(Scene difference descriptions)

Start of Block

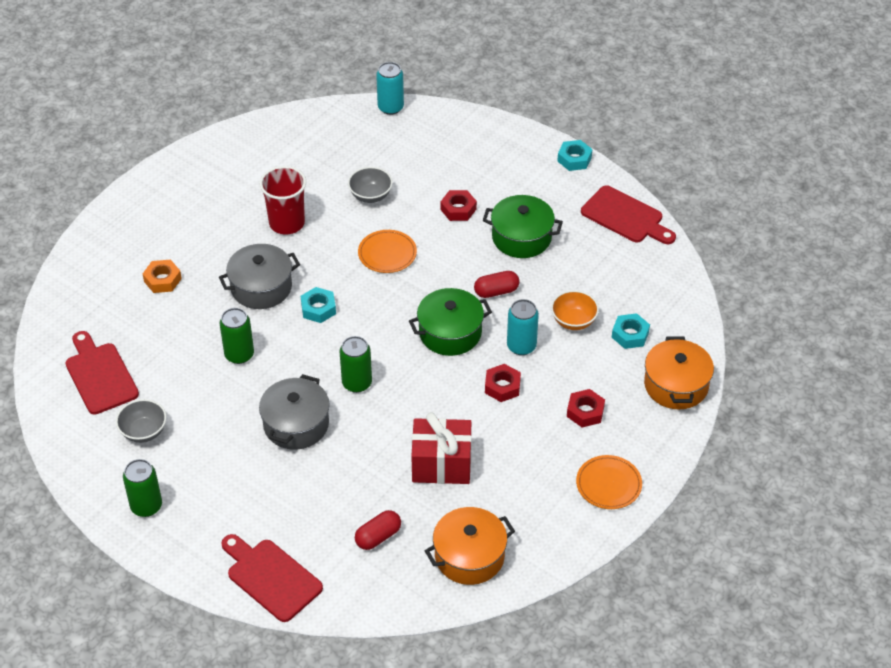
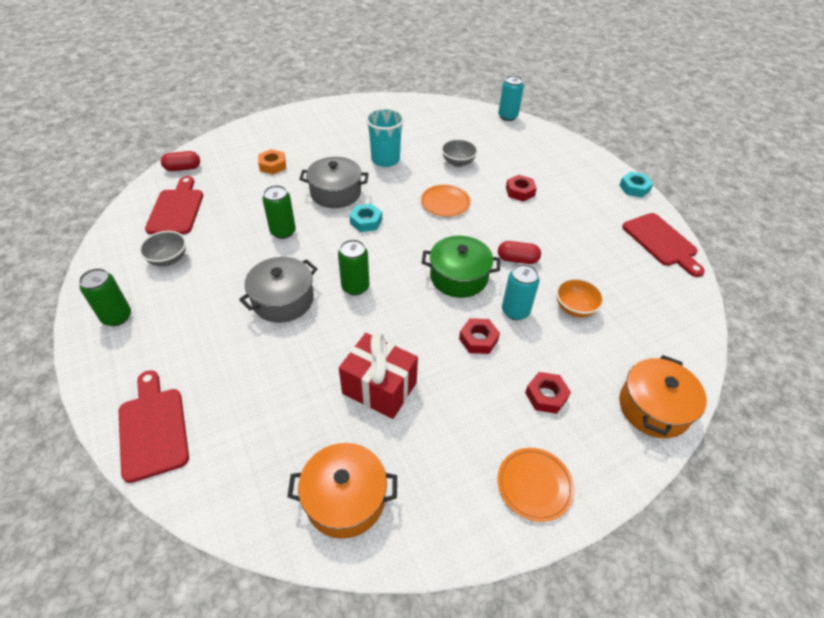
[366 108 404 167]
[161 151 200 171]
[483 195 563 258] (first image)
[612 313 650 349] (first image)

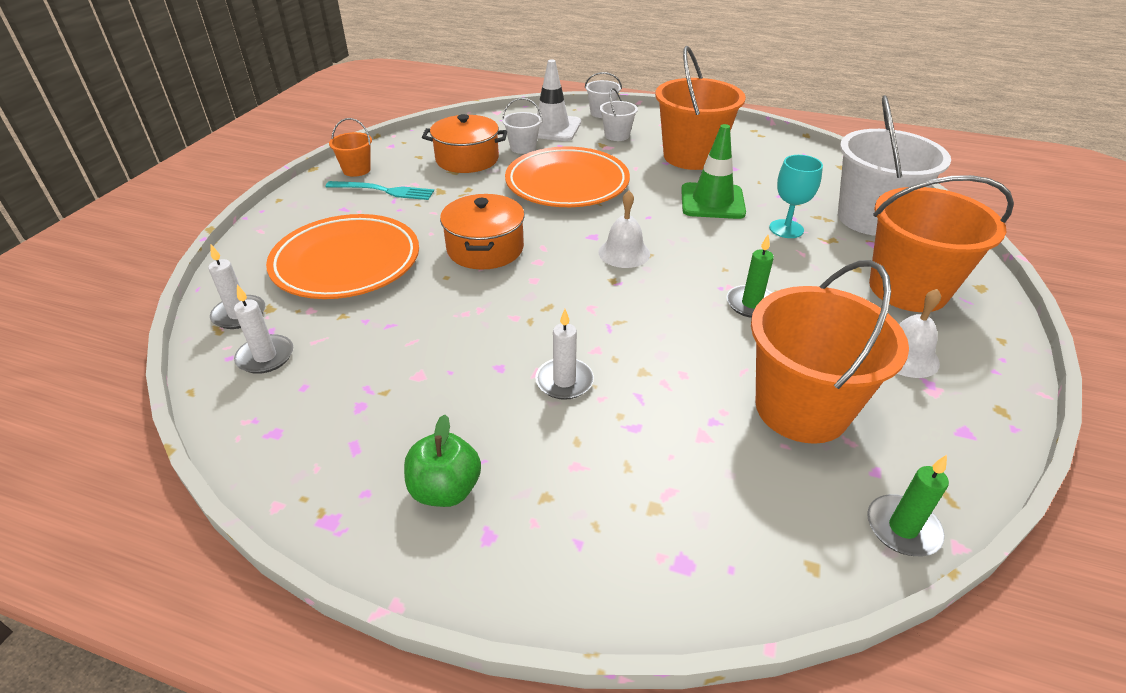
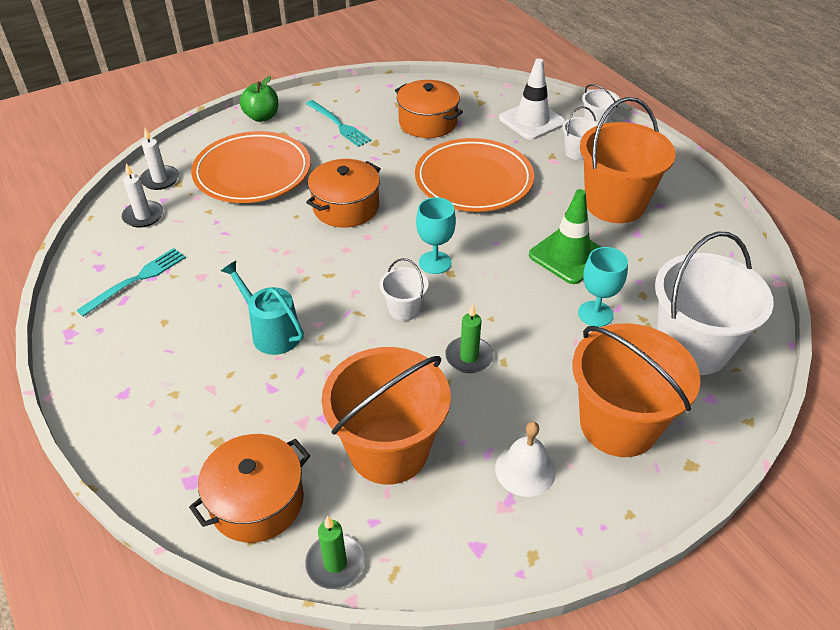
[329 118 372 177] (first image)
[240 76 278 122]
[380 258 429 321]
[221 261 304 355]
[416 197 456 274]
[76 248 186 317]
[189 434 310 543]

End of Block

> Problem description
Produce an exact copy of the lines from the one containing "[380 258 429 321]" through the final line of the data, both ends included, and only those.

> Output of the exercise
[380 258 429 321]
[221 261 304 355]
[416 197 456 274]
[76 248 186 317]
[189 434 310 543]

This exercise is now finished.